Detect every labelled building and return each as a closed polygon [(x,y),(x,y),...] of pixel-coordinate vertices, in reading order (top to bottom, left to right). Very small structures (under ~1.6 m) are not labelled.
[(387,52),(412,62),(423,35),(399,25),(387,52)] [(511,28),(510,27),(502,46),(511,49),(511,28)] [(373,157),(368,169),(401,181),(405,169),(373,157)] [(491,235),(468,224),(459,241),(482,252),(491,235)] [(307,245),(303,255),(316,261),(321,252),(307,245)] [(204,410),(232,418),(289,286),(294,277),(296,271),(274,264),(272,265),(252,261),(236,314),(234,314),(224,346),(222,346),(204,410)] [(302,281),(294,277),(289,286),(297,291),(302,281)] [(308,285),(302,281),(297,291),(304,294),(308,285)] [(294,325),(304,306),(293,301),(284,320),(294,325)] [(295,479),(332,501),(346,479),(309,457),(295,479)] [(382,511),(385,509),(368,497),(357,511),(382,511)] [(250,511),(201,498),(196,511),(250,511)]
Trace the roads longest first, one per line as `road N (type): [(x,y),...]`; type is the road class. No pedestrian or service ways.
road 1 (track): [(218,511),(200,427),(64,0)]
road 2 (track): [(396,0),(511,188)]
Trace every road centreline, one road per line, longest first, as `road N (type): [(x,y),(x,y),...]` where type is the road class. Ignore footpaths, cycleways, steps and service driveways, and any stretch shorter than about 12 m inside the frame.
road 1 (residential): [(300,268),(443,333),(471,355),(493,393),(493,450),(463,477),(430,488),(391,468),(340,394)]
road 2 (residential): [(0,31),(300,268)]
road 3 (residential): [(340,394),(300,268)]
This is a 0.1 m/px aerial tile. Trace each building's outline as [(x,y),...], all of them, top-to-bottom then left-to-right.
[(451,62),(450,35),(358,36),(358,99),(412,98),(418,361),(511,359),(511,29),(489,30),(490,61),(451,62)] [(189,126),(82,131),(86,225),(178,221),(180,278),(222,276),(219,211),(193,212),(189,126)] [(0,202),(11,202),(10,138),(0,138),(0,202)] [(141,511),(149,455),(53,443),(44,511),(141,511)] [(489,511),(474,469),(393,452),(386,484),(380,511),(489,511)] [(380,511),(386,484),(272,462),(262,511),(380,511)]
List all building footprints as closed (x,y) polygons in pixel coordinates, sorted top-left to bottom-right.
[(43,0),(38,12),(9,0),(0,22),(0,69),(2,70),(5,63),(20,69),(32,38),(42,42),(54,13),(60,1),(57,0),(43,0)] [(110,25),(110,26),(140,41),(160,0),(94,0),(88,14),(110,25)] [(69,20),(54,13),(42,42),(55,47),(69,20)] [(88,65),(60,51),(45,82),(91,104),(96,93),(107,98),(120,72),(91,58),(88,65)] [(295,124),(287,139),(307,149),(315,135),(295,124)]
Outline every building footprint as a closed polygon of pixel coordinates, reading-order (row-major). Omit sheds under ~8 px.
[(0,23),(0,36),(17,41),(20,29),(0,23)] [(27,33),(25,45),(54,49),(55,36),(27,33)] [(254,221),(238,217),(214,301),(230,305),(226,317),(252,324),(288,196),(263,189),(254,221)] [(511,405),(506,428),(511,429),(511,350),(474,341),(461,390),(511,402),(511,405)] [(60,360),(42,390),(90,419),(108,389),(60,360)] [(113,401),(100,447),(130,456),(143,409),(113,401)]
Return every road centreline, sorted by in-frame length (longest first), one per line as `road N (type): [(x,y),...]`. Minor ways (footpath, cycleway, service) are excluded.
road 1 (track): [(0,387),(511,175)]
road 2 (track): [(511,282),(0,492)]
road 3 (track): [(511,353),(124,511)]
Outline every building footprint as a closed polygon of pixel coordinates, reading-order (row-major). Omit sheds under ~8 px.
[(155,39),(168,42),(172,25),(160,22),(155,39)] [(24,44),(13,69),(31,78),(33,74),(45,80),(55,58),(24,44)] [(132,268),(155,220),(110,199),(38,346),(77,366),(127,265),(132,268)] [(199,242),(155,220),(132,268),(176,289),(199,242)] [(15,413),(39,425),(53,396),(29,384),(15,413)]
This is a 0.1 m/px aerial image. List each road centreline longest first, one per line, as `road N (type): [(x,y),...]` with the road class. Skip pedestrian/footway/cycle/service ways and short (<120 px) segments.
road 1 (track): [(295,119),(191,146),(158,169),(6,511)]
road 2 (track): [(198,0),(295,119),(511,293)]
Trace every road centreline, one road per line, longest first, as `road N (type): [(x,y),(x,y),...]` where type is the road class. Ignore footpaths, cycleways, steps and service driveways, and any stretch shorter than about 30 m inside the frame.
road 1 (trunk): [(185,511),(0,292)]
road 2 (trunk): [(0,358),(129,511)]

* * * * *

» **Task prompt**: Recast all of the data above as a numbered list, leaving out any blank lines.

» **Final result**:
1. Detect every labelled building and return each as a closed polygon [(x,y),(x,y),...] of pixel-coordinate vertices, in reading order (top to bottom, left to right). Very small structures (under ~1.6 m) are not labelled.
2. [(387,52),(412,62),(423,35),(399,25),(387,52)] [(511,28),(510,27),(502,46),(511,49),(511,28)] [(373,157),(368,169),(401,181),(405,169),(373,157)] [(491,235),(468,224),(459,241),(482,252),(491,235)] [(307,245),(303,255),(316,261),(321,252),(307,245)] [(204,410),(232,418),(289,286),(294,277),(296,271),(274,264),(272,265),(252,261),(236,314),(234,314),(224,346),(222,346),(204,410)] [(302,281),(294,277),(289,286),(297,291),(302,281)] [(308,285),(302,281),(297,291),(304,294),(308,285)] [(294,325),(304,306),(293,301),(284,320),(294,325)] [(295,479),(332,501),(346,479),(309,457),(295,479)] [(382,511),(385,509),(368,497),(357,511),(382,511)] [(250,511),(201,498),(196,511),(250,511)]
3. Trace the roads longest first, one per line as `road N (type): [(x,y),...]`; type is the road class. No pedestrian or service ways.
4. road 1 (track): [(218,511),(200,427),(64,0)]
5. road 2 (track): [(396,0),(511,188)]
6. Trace every road centreline, one road per line, longest first, as `road N (type): [(x,y),(x,y),...]` where type is the road class. Ignore footpaths, cycleways, steps and service driveways, and any stretch shorter than about 12 m inside the frame.
7. road 1 (residential): [(300,268),(443,333),(471,355),(493,393),(493,450),(463,477),(430,488),(391,468),(340,394)]
8. road 2 (residential): [(0,31),(300,268)]
9. road 3 (residential): [(340,394),(300,268)]
10. This is a 0.1 m/px aerial tile. Trace each building's outline as [(x,y),...], all of them, top-to-bottom then left-to-right.
11. [(451,62),(450,35),(358,36),(358,99),(412,98),(418,361),(511,359),(511,29),(489,30),(490,61),(451,62)] [(189,126),(82,131),(86,225),(178,221),(180,278),(222,276),(219,211),(193,212),(189,126)] [(0,202),(11,202),(10,138),(0,138),(0,202)] [(141,511),(149,455),(53,443),(44,511),(141,511)] [(489,511),(474,469),(393,452),(386,484),(380,511),(489,511)] [(380,511),(386,484),(272,462),(262,511),(380,511)]
12. List all building footprints as closed (x,y) polygons in pixel coordinates, sorted top-left to bottom-right.
13. [(43,0),(38,12),(9,0),(0,22),(0,69),(2,70),(5,63),(20,69),(32,38),(42,42),(54,13),(60,1),(57,0),(43,0)] [(110,25),(110,26),(140,41),(160,0),(94,0),(88,14),(110,25)] [(69,20),(54,13),(42,42),(55,47),(69,20)] [(88,65),(60,51),(45,82),(91,104),(96,93),(107,98),(120,72),(91,58),(88,65)] [(295,124),(287,139),(307,149),(315,135),(295,124)]
14. Outline every building footprint as a closed polygon of pixel coordinates, reading-order (row-major). Omit sheds under ~8 px.
15. [(0,23),(0,36),(17,41),(20,29),(0,23)] [(27,33),(25,45),(54,49),(55,36),(27,33)] [(254,221),(238,217),(214,301),(230,305),(226,317),(252,324),(288,196),(263,189),(254,221)] [(511,405),(506,428),(511,429),(511,350),(474,341),(461,390),(511,402),(511,405)] [(60,360),(42,390),(90,419),(108,389),(60,360)] [(113,401),(100,447),(130,456),(143,409),(113,401)]
16. Return every road centreline, sorted by in-frame length (longest first), one per line as `road N (type): [(x,y),...]`. Minor ways (footpath, cycleway, service) are excluded.
17. road 1 (track): [(0,387),(511,175)]
18. road 2 (track): [(511,282),(0,492)]
19. road 3 (track): [(511,353),(124,511)]
20. Outline every building footprint as a closed polygon of pixel coordinates, reading-order (row-major). Omit sheds under ~8 px.
21. [(155,39),(168,42),(172,25),(160,22),(155,39)] [(24,44),(13,69),(31,78),(33,74),(45,80),(55,58),(24,44)] [(132,268),(155,220),(110,199),(38,346),(77,366),(127,265),(132,268)] [(199,242),(155,220),(132,268),(176,289),(199,242)] [(15,413),(39,425),(53,396),(29,384),(15,413)]
22. This is a 0.1 m/px aerial image. List each road centreline longest first, one per line, as `road N (type): [(x,y),...]` with the road class. Skip pedestrian/footway/cycle/service ways and short (<120 px) segments.
23. road 1 (track): [(295,119),(191,146),(158,169),(6,511)]
24. road 2 (track): [(198,0),(295,119),(511,293)]
25. Trace every road centreline, one road per line, longest first, as `road N (type): [(x,y),(x,y),...]` where type is the road class. Ignore footpaths, cycleways, steps and service driveways, and any stretch shorter than about 30 m inside the frame.
26. road 1 (trunk): [(185,511),(0,292)]
27. road 2 (trunk): [(0,358),(129,511)]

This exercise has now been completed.